#### [Information supplied]
⟨

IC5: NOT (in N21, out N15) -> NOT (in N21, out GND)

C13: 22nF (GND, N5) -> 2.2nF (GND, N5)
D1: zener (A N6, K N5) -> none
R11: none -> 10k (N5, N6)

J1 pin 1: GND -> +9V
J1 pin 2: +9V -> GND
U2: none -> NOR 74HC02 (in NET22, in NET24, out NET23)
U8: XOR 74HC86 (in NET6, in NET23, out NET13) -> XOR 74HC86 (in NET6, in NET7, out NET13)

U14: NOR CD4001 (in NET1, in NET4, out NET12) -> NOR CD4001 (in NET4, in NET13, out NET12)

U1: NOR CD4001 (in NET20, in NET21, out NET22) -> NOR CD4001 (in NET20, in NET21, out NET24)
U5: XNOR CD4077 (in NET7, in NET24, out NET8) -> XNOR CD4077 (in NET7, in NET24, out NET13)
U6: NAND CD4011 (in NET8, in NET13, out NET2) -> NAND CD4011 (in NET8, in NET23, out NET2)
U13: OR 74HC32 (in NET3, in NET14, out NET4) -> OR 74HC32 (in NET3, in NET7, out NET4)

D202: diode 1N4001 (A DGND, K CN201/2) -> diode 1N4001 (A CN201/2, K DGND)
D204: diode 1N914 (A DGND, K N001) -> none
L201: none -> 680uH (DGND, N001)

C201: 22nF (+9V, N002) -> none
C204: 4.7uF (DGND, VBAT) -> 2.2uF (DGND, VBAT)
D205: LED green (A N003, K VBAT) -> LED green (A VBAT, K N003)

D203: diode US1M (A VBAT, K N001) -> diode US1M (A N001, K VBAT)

⟩

Repeat the records above exactly, from the first line to the last.

#### [Answer for this exercise]
IC5: NOT (in N21, out N15) -> NOT (in N21, out GND)

C13: 22nF (GND, N5) -> 2.2nF (GND, N5)
D1: zener (A N6, K N5) -> none
R11: none -> 10k (N5, N6)

J1 pin 1: GND -> +9V
J1 pin 2: +9V -> GND
U2: none -> NOR 74HC02 (in NET22, in NET24, out NET23)
U8: XOR 74HC86 (in NET6, in NET23, out NET13) -> XOR 74HC86 (in NET6, in NET7, out NET13)

U14: NOR CD4001 (in NET1, in NET4, out NET12) -> NOR CD4001 (in NET4, in NET13, out NET12)

U1: NOR CD4001 (in NET20, in NET21, out NET22) -> NOR CD4001 (in NET20, in NET21, out NET24)
U5: XNOR CD4077 (in NET7, in NET24, out NET8) -> XNOR CD4077 (in NET7, in NET24, out NET13)
U6: NAND CD4011 (in NET8, in NET13, out NET2) -> NAND CD4011 (in NET8, in NET23, out NET2)
U13: OR 74HC32 (in NET3, in NET14, out NET4) -> OR 74HC32 (in NET3, in NET7, out NET4)

D202: diode 1N4001 (A DGND, K CN201/2) -> diode 1N4001 (A CN201/2, K DGND)
D204: diode 1N914 (A DGND, K N001) -> none
L201: none -> 680uH (DGND, N001)

C201: 22nF (+9V, N002) -> none
C204: 4.7uF (DGND, VBAT) -> 2.2uF (DGND, VBAT)
D205: LED green (A N003, K VBAT) -> LED green (A VBAT, K N003)

D203: diode US1M (A VBAT, K N001) -> diode US1M (A N001, K VBAT)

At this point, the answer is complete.